What you need to do:
Should any entry hold a picture, omit that picture and copy the rest of the entry exactly.

Task input:
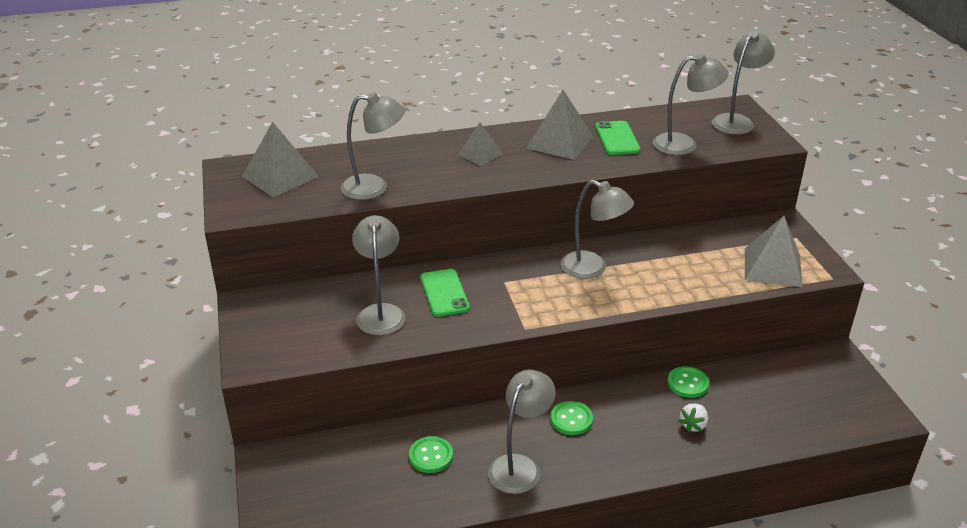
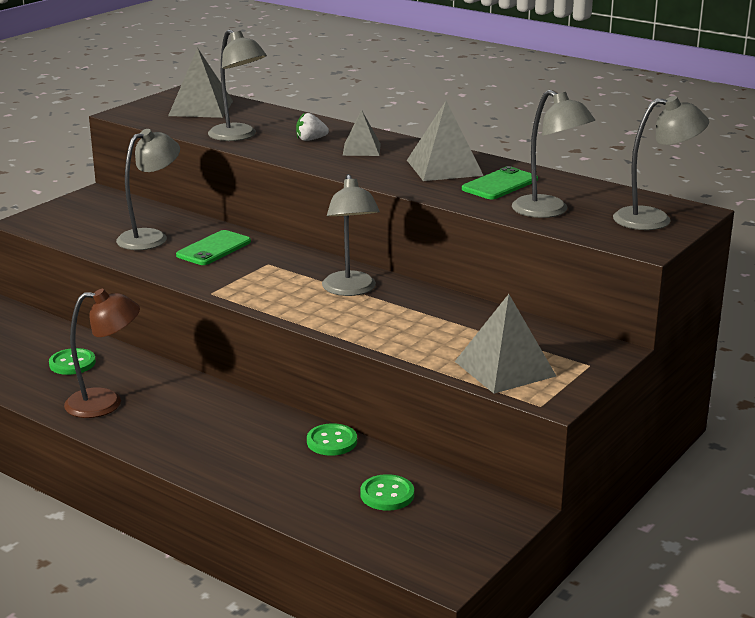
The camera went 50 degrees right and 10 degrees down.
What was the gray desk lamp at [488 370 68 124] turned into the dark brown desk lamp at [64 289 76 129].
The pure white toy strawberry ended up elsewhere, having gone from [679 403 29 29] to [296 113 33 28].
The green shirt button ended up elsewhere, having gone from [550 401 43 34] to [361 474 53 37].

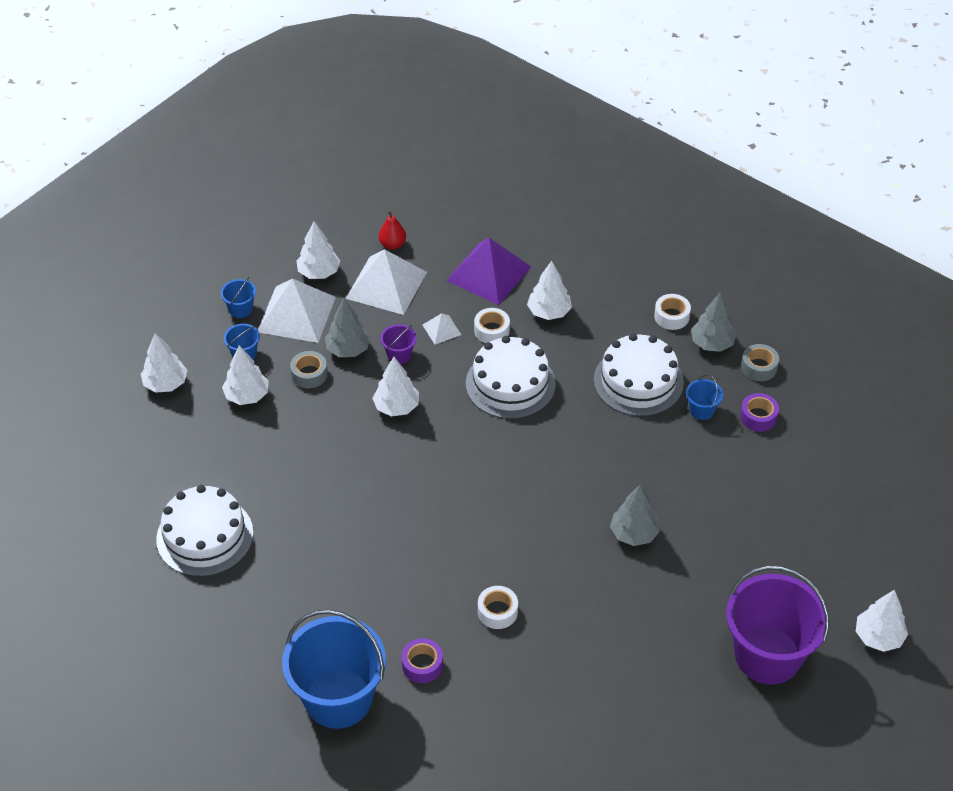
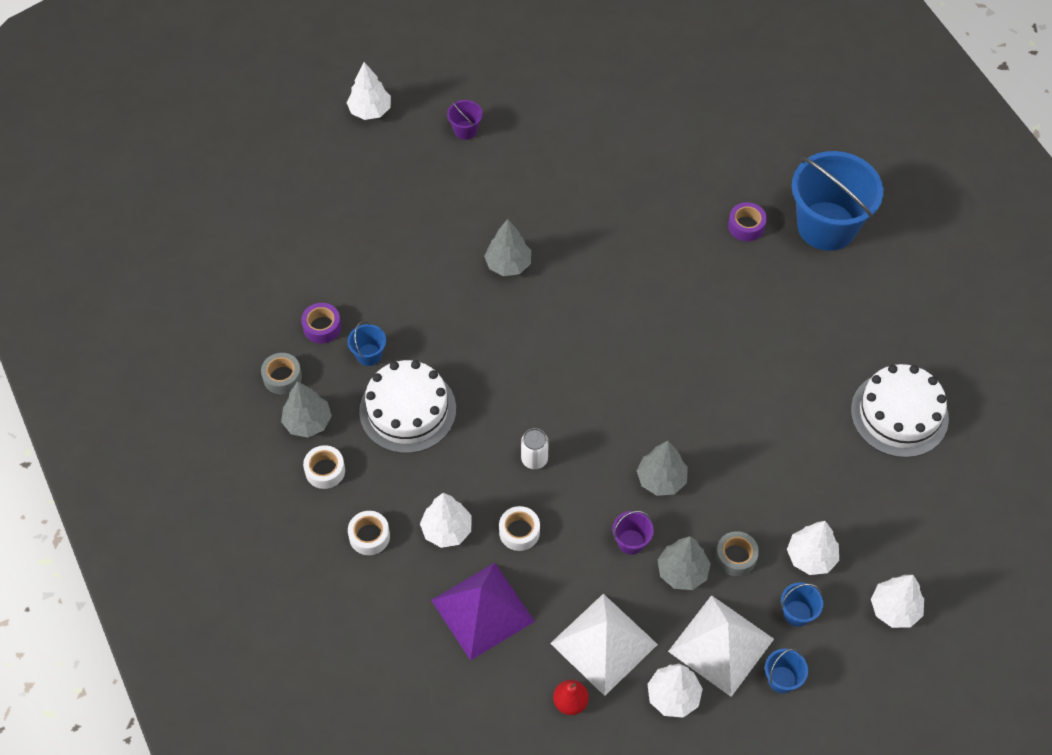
The camera went 155 degrees left and 10 degrees up.
The pure white tape ended up elsewhere, having gone from [478 586 40 43] to [348 511 42 44].
The size of the purple sand bucket at [726 565 103 119] changed by a factor of 0.41.
Where the pure white cake stood at [466 336 90 83], the pure white can came to stand at [521 428 28 41].
What was the pure white fir tree at [372 357 47 59] turned into the gray fir tree at [637 441 51 55].
The second view lost the pure white pyramid at [423 313 38 31].

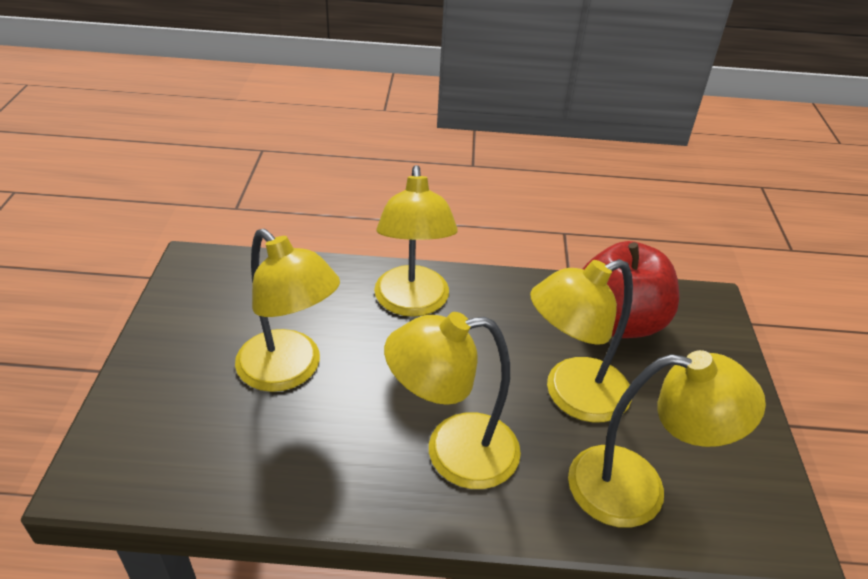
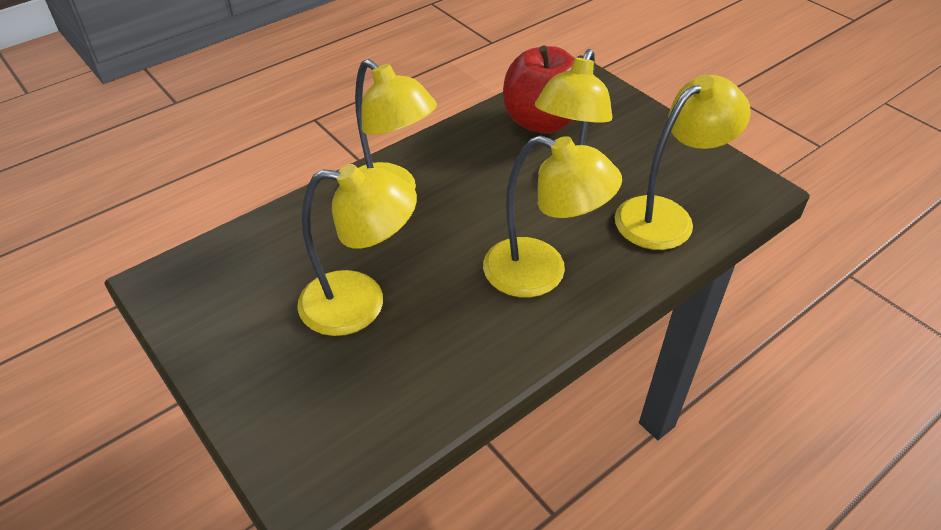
The camera went 40 degrees left and 5 degrees up.
The golden desk lamp at [384 312 137 177] ended up facing another way, 105 degrees counterclockwise from before.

Completed task:
The camera went 50 degrees right and 10 degrees down.
What was the gray desk lamp at [488 370 68 124] turned into the dark brown desk lamp at [64 289 76 129].
The pure white toy strawberry ended up elsewhere, having gone from [679 403 29 29] to [296 113 33 28].
The green shirt button ended up elsewhere, having gone from [550 401 43 34] to [361 474 53 37].

The camera went 155 degrees left and 10 degrees up.
The pure white tape ended up elsewhere, having gone from [478 586 40 43] to [348 511 42 44].
The size of the purple sand bucket at [726 565 103 119] changed by a factor of 0.41.
Where the pure white cake stood at [466 336 90 83], the pure white can came to stand at [521 428 28 41].
What was the pure white fir tree at [372 357 47 59] turned into the gray fir tree at [637 441 51 55].
The second view lost the pure white pyramid at [423 313 38 31].

The camera went 40 degrees left and 5 degrees up.
The golden desk lamp at [384 312 137 177] ended up facing another way, 105 degrees counterclockwise from before.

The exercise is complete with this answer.